**INSTRUCTIONS FOR THE TASK**.
With the line containing "pink gift: 4 -> 3" as the start and the line containing "white ring: 1 -> 3" as the end, transcribe that span of the entries below exactly, including both.

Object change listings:
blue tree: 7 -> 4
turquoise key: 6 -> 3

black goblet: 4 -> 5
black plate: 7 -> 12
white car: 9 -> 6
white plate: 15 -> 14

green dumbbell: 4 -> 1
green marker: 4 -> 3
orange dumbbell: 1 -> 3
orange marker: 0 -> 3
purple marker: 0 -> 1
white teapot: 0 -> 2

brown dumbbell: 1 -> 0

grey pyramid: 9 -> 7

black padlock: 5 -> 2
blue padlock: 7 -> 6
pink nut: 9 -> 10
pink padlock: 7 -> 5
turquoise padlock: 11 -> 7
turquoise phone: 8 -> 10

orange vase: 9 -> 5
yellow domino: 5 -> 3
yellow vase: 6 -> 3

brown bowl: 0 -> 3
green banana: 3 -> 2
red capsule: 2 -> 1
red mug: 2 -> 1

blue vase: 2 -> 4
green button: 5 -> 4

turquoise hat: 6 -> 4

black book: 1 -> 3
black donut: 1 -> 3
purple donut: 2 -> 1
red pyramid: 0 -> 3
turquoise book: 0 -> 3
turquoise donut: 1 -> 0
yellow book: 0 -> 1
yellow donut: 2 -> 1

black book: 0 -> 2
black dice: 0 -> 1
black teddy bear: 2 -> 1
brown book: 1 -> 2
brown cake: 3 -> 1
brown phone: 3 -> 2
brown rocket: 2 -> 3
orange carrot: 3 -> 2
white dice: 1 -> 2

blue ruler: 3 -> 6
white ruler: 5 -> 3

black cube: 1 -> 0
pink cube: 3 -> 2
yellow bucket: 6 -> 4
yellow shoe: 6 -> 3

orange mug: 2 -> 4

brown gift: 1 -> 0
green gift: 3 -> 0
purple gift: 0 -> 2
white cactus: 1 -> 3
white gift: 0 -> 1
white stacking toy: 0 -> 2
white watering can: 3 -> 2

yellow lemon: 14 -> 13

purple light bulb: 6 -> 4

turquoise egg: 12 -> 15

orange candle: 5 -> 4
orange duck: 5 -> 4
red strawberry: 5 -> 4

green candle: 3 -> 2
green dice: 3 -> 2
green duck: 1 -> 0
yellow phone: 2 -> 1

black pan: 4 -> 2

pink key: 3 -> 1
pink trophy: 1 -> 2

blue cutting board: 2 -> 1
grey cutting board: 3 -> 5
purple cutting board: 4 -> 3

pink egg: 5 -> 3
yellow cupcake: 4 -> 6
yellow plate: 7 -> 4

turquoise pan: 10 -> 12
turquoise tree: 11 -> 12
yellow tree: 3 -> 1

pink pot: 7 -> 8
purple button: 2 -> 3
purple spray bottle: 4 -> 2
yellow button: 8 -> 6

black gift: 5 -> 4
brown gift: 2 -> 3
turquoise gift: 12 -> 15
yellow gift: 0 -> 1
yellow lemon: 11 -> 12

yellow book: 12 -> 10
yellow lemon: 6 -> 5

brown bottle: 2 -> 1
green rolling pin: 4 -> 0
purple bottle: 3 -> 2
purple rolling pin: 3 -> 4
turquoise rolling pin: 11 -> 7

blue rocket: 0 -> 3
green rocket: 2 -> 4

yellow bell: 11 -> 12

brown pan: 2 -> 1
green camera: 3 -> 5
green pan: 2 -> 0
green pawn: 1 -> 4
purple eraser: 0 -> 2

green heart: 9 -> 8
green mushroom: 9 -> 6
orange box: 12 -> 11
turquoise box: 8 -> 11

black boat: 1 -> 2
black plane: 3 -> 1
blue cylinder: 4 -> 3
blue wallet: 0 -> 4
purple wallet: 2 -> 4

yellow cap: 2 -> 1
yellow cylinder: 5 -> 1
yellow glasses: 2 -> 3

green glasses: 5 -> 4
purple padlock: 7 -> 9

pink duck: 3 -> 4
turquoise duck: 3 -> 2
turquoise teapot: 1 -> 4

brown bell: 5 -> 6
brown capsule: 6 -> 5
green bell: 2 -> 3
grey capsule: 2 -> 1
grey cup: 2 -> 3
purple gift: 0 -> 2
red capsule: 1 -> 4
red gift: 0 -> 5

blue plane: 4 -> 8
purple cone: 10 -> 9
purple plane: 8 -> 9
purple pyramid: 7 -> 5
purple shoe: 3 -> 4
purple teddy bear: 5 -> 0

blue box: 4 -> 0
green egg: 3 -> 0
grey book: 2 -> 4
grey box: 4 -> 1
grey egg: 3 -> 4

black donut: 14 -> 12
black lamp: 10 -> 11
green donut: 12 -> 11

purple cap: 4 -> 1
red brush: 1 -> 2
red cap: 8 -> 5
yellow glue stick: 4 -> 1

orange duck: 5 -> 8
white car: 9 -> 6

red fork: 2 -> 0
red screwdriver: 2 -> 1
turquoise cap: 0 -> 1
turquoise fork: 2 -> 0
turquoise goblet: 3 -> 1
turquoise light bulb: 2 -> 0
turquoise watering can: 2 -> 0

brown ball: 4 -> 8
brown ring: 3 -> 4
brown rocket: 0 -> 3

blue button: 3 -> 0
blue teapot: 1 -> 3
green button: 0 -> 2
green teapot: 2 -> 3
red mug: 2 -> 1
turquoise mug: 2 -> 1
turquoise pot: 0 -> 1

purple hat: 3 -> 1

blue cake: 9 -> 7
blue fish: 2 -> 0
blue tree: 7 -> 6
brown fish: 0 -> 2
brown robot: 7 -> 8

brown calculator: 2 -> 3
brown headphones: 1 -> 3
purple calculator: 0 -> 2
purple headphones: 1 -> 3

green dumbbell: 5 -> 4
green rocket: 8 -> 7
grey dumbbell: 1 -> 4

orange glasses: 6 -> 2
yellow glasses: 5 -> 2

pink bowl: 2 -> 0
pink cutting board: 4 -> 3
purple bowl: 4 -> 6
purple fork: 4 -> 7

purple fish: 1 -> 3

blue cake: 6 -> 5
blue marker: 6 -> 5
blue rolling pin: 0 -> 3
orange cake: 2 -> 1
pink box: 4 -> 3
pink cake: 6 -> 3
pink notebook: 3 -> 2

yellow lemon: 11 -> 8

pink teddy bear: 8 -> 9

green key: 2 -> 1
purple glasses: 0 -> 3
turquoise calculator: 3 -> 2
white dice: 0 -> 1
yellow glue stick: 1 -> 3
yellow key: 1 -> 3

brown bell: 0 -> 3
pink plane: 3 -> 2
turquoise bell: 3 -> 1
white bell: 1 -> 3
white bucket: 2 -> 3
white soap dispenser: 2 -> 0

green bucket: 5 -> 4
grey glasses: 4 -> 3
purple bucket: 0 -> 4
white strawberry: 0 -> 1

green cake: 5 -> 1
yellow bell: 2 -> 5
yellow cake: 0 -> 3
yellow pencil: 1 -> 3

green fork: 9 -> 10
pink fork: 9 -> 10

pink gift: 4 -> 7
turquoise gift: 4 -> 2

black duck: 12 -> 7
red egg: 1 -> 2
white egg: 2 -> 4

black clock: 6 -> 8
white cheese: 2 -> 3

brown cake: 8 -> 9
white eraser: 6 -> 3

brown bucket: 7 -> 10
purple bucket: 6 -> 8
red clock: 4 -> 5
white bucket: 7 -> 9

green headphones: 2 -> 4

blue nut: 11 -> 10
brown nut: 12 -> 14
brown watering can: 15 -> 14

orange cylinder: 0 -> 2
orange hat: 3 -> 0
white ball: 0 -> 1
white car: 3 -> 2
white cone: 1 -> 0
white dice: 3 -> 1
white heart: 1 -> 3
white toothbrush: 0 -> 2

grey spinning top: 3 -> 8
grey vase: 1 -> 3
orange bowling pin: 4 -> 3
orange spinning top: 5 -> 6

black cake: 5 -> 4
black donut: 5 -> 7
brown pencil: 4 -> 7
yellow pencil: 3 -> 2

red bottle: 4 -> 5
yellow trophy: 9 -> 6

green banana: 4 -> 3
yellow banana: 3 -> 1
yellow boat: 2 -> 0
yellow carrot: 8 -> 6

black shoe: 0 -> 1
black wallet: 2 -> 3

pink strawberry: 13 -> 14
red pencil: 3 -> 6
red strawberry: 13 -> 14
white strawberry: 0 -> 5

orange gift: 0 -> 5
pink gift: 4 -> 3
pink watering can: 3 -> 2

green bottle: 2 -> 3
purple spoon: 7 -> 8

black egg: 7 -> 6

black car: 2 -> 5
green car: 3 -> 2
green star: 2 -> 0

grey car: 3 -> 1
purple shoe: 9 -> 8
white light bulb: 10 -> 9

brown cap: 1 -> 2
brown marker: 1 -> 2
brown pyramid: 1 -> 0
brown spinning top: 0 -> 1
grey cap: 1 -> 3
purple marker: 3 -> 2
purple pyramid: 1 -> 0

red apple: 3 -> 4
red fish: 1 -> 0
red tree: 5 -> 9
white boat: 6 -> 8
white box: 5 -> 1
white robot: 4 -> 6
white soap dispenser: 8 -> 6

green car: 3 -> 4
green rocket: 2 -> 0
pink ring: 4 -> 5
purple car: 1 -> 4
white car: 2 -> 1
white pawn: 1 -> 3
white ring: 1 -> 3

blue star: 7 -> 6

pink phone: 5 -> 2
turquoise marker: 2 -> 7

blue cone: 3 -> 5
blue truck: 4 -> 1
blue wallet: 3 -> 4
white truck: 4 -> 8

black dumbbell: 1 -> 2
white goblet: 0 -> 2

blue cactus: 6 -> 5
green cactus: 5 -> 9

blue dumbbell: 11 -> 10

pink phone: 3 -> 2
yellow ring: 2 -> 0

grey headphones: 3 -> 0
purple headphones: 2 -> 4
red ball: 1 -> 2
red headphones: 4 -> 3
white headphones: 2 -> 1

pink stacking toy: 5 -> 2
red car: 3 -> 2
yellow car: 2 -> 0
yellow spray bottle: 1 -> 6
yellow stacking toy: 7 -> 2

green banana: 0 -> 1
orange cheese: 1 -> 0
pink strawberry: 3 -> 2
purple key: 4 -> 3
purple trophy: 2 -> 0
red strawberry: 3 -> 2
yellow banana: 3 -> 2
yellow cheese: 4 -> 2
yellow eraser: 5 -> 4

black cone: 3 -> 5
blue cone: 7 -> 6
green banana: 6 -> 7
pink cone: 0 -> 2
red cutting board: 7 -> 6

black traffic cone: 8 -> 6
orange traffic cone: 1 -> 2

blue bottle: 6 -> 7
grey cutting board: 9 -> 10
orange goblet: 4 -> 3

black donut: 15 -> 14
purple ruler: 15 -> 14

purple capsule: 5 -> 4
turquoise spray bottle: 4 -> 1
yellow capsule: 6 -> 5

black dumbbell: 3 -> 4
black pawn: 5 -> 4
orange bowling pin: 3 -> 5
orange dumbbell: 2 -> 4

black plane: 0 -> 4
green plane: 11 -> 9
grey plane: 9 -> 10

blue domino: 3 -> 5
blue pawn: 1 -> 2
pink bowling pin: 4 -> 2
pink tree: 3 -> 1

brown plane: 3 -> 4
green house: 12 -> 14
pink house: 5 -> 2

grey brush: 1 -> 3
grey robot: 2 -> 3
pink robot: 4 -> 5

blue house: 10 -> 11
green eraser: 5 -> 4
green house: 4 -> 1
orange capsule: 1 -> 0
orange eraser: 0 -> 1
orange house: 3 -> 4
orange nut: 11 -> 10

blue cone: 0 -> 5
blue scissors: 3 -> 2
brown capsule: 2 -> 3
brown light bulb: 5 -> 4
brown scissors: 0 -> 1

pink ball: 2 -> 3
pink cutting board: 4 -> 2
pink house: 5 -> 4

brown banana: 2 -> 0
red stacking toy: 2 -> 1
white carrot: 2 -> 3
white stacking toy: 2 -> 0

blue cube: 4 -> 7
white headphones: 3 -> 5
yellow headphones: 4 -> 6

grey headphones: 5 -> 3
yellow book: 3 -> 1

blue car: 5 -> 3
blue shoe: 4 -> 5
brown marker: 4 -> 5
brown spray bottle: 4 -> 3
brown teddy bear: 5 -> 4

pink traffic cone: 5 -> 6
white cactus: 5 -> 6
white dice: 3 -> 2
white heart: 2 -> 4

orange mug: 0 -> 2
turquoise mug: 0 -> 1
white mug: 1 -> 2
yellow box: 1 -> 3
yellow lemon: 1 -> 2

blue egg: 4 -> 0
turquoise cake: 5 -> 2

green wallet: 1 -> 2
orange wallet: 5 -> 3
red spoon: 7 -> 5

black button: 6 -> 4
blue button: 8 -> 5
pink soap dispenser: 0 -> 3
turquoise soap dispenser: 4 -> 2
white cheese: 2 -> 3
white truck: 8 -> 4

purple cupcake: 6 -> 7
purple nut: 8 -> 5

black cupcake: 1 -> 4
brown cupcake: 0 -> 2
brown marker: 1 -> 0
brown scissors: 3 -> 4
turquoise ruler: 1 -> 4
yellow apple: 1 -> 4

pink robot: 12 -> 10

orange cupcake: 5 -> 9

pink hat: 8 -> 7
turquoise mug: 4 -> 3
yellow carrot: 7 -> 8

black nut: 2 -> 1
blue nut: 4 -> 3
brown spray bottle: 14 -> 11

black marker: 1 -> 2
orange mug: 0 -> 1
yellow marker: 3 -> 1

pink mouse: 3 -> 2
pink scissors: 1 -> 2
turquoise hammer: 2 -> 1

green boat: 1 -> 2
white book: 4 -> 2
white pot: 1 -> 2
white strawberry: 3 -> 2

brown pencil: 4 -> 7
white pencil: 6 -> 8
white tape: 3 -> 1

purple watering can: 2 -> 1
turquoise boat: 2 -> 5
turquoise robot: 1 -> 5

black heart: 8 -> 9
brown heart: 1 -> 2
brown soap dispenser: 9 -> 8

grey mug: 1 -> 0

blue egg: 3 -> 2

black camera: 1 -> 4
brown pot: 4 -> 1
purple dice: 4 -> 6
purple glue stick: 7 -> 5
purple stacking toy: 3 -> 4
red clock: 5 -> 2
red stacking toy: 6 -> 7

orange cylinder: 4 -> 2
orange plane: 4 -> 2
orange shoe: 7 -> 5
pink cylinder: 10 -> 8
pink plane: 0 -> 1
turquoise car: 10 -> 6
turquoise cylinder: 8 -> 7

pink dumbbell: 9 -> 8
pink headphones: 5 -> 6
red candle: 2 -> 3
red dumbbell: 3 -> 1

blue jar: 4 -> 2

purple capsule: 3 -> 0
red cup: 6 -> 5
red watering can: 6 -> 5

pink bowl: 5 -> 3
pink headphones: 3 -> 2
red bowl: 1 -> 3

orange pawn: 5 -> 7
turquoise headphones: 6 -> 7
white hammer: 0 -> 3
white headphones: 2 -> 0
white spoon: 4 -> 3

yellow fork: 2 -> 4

**SOLUTION**.
pink gift: 4 -> 3
pink watering can: 3 -> 2

green bottle: 2 -> 3
purple spoon: 7 -> 8

black egg: 7 -> 6

black car: 2 -> 5
green car: 3 -> 2
green star: 2 -> 0

grey car: 3 -> 1
purple shoe: 9 -> 8
white light bulb: 10 -> 9

brown cap: 1 -> 2
brown marker: 1 -> 2
brown pyramid: 1 -> 0
brown spinning top: 0 -> 1
grey cap: 1 -> 3
purple marker: 3 -> 2
purple pyramid: 1 -> 0

red apple: 3 -> 4
red fish: 1 -> 0
red tree: 5 -> 9
white boat: 6 -> 8
white box: 5 -> 1
white robot: 4 -> 6
white soap dispenser: 8 -> 6

green car: 3 -> 4
green rocket: 2 -> 0
pink ring: 4 -> 5
purple car: 1 -> 4
white car: 2 -> 1
white pawn: 1 -> 3
white ring: 1 -> 3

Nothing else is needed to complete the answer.